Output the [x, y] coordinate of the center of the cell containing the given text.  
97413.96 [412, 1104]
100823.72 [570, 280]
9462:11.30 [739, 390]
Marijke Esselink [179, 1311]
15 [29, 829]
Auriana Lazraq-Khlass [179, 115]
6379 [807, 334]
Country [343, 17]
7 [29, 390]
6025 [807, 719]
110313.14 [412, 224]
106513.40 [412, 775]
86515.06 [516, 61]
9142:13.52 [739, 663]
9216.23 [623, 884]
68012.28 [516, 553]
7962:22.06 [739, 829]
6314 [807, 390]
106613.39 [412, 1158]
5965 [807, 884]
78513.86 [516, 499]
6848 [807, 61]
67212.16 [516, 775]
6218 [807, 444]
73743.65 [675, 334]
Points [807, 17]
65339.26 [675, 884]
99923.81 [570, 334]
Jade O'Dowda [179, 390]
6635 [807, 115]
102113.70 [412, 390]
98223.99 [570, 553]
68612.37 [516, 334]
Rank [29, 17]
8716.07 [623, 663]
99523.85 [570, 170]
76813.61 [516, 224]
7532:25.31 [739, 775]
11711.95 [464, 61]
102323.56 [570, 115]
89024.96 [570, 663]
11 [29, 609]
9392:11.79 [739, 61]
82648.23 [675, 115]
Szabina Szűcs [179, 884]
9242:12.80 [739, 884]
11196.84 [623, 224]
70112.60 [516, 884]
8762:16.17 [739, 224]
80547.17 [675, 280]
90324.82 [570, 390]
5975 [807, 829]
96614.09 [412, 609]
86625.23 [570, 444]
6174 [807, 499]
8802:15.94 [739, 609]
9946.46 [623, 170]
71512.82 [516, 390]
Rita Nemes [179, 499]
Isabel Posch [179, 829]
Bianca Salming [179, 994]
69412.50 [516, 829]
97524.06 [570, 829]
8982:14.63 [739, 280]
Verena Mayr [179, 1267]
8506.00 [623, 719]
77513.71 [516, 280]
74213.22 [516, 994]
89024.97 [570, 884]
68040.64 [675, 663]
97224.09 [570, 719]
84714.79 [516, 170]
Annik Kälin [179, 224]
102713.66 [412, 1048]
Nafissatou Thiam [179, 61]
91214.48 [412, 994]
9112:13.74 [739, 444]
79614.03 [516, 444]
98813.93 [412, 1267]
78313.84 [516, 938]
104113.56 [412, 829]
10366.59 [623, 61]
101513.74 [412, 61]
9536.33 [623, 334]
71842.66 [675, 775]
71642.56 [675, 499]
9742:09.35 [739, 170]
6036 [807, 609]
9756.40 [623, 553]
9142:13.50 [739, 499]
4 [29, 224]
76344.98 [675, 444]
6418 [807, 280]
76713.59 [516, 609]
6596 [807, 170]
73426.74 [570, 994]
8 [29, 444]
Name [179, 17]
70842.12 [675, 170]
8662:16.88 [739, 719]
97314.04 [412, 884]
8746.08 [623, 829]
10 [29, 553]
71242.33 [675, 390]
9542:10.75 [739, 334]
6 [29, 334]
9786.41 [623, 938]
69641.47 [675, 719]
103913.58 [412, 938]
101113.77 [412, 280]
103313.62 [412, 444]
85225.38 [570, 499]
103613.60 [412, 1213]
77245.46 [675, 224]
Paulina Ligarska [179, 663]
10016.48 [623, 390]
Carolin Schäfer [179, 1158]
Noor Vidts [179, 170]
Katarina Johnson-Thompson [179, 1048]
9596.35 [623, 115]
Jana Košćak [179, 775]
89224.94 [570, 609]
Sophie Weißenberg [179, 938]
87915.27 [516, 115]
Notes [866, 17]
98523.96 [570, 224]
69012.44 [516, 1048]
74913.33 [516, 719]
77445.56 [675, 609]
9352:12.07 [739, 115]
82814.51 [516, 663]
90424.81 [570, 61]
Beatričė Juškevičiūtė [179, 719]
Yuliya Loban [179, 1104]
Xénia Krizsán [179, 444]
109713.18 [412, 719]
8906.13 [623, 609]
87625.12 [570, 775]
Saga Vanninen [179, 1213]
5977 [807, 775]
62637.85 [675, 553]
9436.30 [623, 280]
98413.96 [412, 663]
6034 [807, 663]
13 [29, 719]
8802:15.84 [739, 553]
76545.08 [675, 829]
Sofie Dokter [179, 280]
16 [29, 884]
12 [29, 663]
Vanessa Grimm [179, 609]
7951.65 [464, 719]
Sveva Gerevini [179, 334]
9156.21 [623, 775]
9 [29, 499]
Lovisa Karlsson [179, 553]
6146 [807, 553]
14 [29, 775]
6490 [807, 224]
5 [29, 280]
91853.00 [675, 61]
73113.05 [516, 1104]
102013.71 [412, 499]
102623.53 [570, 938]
==
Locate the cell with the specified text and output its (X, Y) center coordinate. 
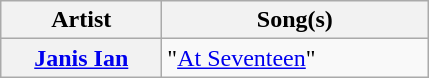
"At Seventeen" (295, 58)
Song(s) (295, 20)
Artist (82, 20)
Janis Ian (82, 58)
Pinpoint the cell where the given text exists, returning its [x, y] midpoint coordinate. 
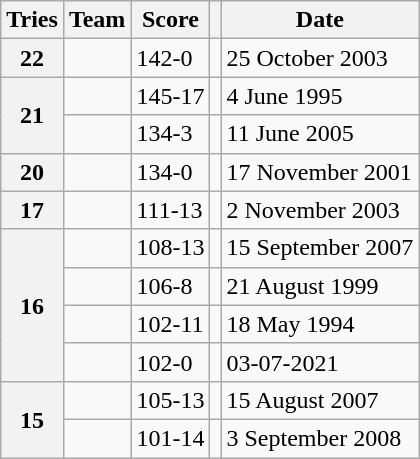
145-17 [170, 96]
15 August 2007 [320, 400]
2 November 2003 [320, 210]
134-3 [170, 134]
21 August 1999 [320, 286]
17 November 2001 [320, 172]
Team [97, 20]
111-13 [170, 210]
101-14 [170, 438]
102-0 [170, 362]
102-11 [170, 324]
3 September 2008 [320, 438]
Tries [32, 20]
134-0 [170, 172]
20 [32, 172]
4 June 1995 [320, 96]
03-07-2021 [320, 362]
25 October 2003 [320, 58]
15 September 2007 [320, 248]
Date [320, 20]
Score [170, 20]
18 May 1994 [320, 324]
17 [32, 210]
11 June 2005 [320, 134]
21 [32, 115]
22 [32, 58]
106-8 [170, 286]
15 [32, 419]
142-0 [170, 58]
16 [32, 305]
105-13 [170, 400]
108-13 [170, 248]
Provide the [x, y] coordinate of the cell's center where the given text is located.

* [The problem]:
Starting at the line of the listing that has "145-17 [170, 96]" and stopping after the line that has "Provide the [x, y]", write those lines out again with "Score" swapped for "Result" and nothing else changed.

* [Result of this task]:
145-17 [170, 96]
15 August 2007 [320, 400]
2 November 2003 [320, 210]
134-3 [170, 134]
21 August 1999 [320, 286]
17 November 2001 [320, 172]
Team [97, 20]
111-13 [170, 210]
101-14 [170, 438]
102-0 [170, 362]
102-11 [170, 324]
3 September 2008 [320, 438]
Tries [32, 20]
134-0 [170, 172]
20 [32, 172]
4 June 1995 [320, 96]
03-07-2021 [320, 362]
25 October 2003 [320, 58]
15 September 2007 [320, 248]
Date [320, 20]
Result [170, 20]
18 May 1994 [320, 324]
17 [32, 210]
11 June 2005 [320, 134]
21 [32, 115]
22 [32, 58]
106-8 [170, 286]
15 [32, 419]
142-0 [170, 58]
16 [32, 305]
105-13 [170, 400]
108-13 [170, 248]
Provide the [x, y] coordinate of the cell's center where the given text is located.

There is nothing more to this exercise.